---------- Recorded data ----------

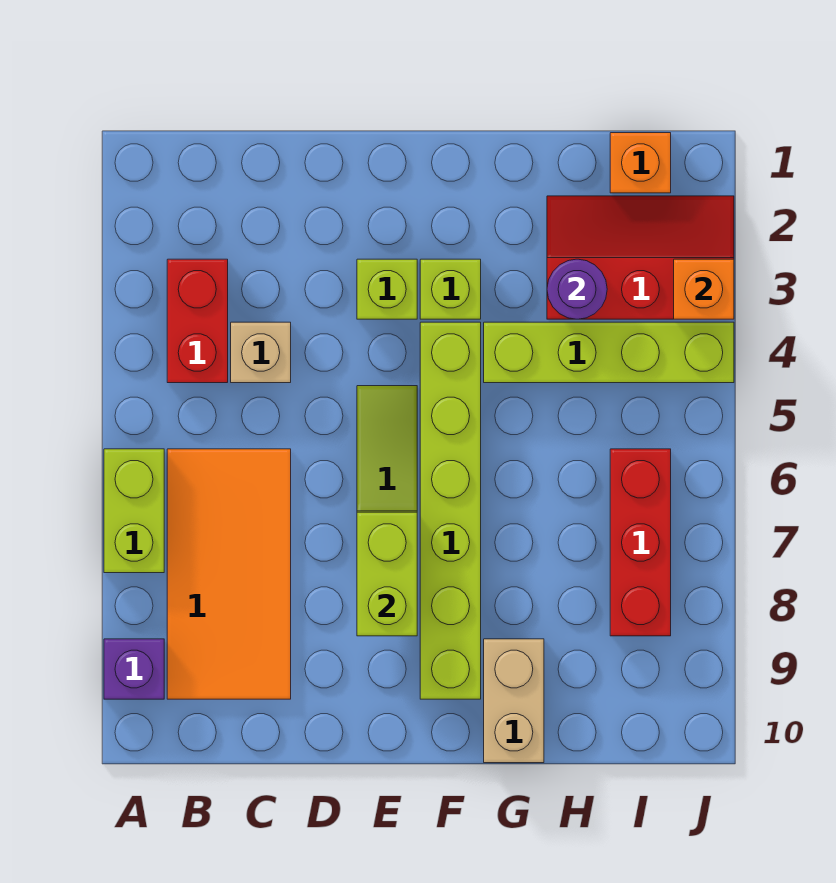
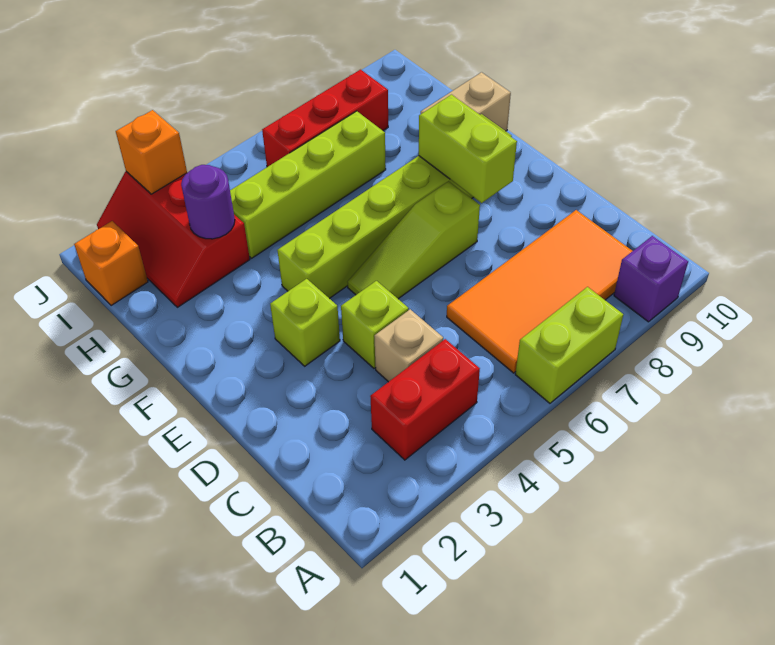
lime brick E7:E8 level 2 -> lime brick E8:F8 level 2
lime brick F3 level 1 -> lime brick D4 level 1
lime brick G4:J4 level 1 -> lime brick H4:H7 level 1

----------

§ **About this task**
The listing is to be repeated exactly, with its pictures removed.

§ **Result for this task**
lime brick E7:E8 level 2 -> lime brick E8:F8 level 2
lime brick F3 level 1 -> lime brick D4 level 1
lime brick G4:J4 level 1 -> lime brick H4:H7 level 1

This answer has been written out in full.